* _WHAT TO WORK ON_
Report every line of the records below that contains the word "bowling".

* _ENTRIES SUPPLIED_
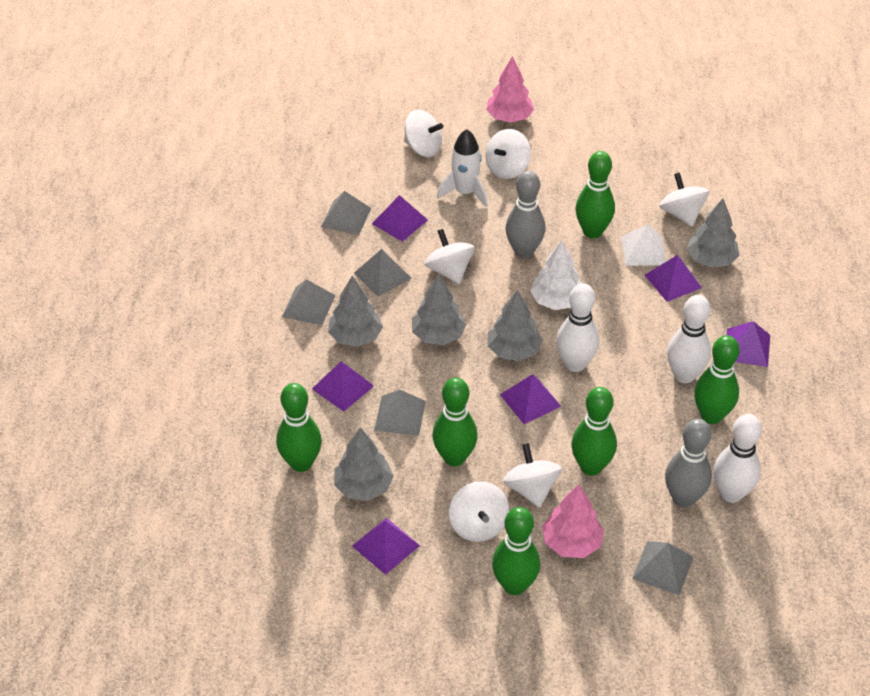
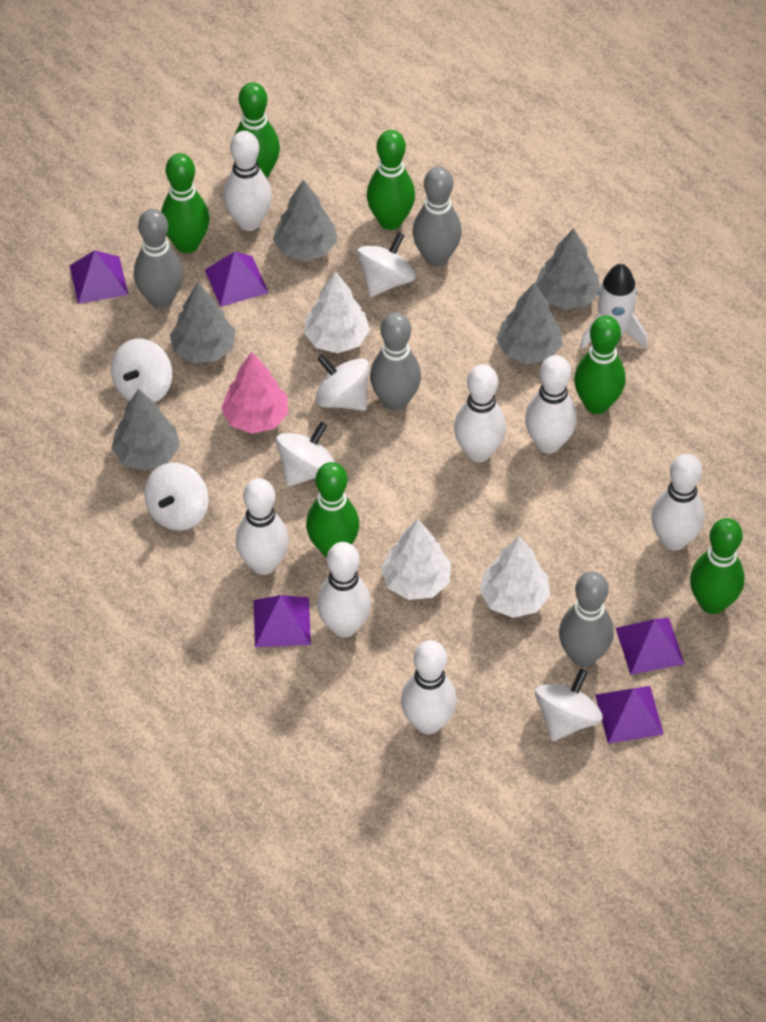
grey bowling pin: 2 -> 4
grey pyramid: 5 -> 0
pink tree: 2 -> 1
purple pyramid: 6 -> 5
white bowling pin: 3 -> 7
white pyramid: 1 -> 0
white tree: 1 -> 3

* _ANSWER SPACE_
grey bowling pin: 2 -> 4
white bowling pin: 3 -> 7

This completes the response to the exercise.